**Task objective:** Among these entries, count the lines containing the word "glasses" and answer with only the number.

*** Begin section ***

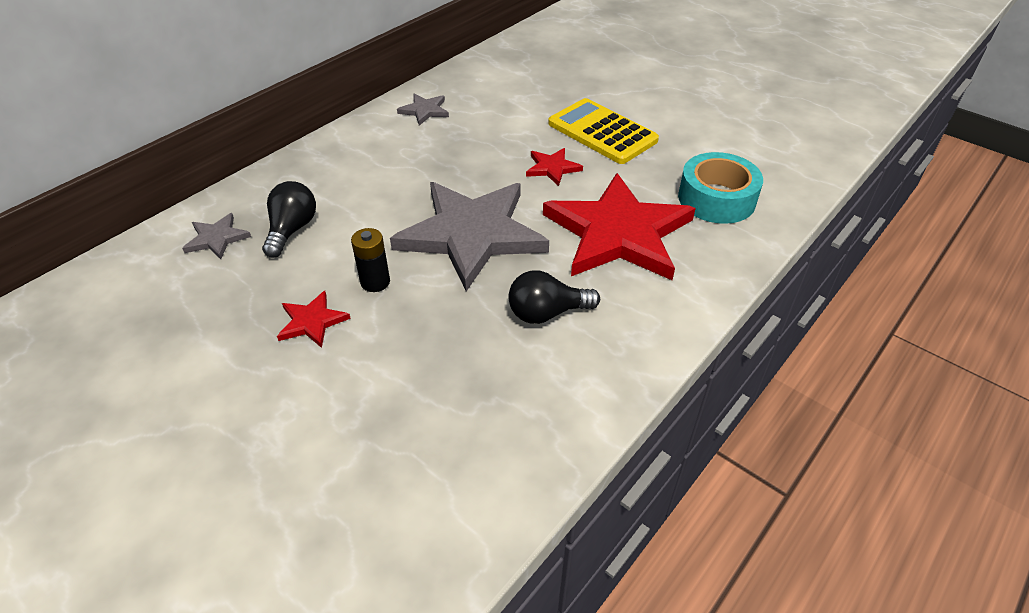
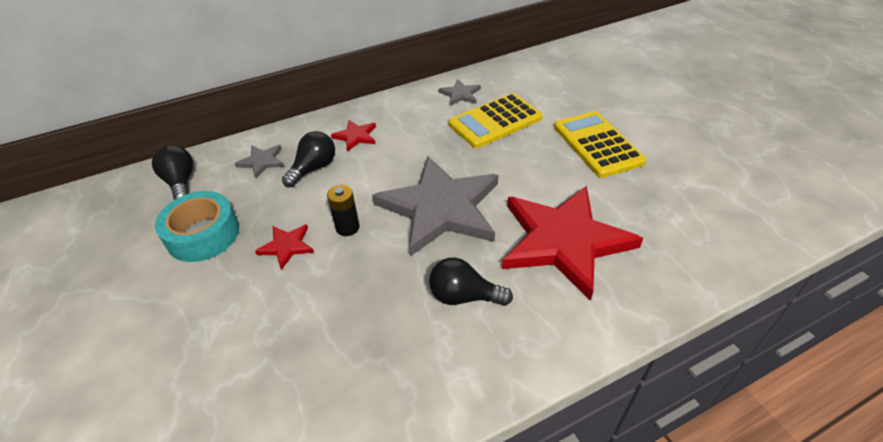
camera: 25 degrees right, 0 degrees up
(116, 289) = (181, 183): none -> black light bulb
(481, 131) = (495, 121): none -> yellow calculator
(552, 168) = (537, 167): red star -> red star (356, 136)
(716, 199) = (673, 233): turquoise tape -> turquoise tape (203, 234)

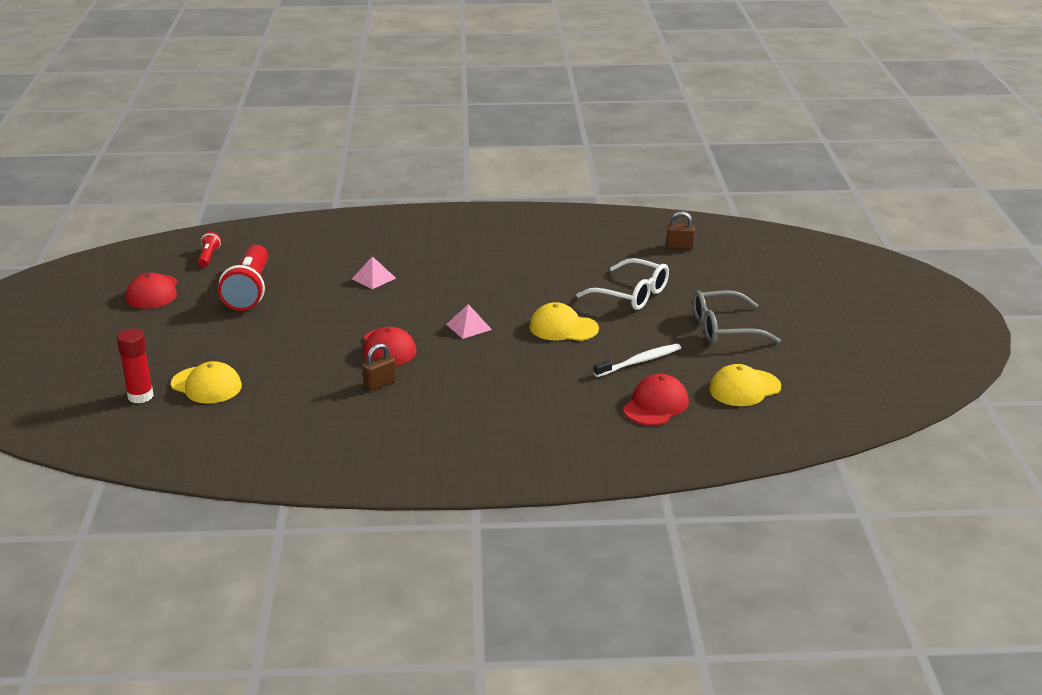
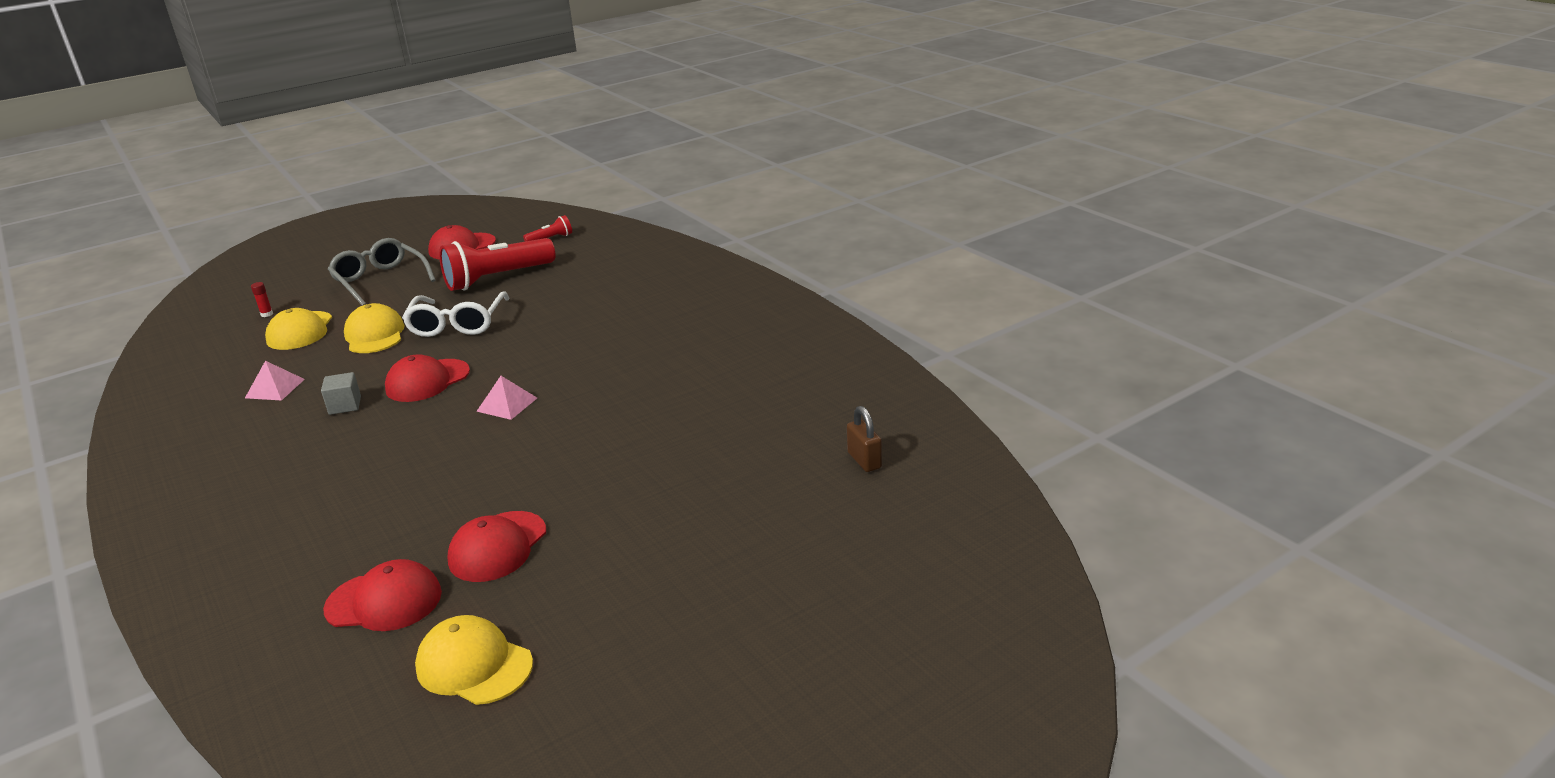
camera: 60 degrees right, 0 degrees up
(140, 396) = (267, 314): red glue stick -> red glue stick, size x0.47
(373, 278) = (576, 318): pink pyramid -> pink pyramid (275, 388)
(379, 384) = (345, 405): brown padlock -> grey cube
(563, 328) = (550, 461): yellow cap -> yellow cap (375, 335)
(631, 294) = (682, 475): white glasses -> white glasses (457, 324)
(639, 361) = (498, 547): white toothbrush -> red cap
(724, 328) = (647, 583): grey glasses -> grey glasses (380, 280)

*** End section ***

**Reply to the exercise:** 2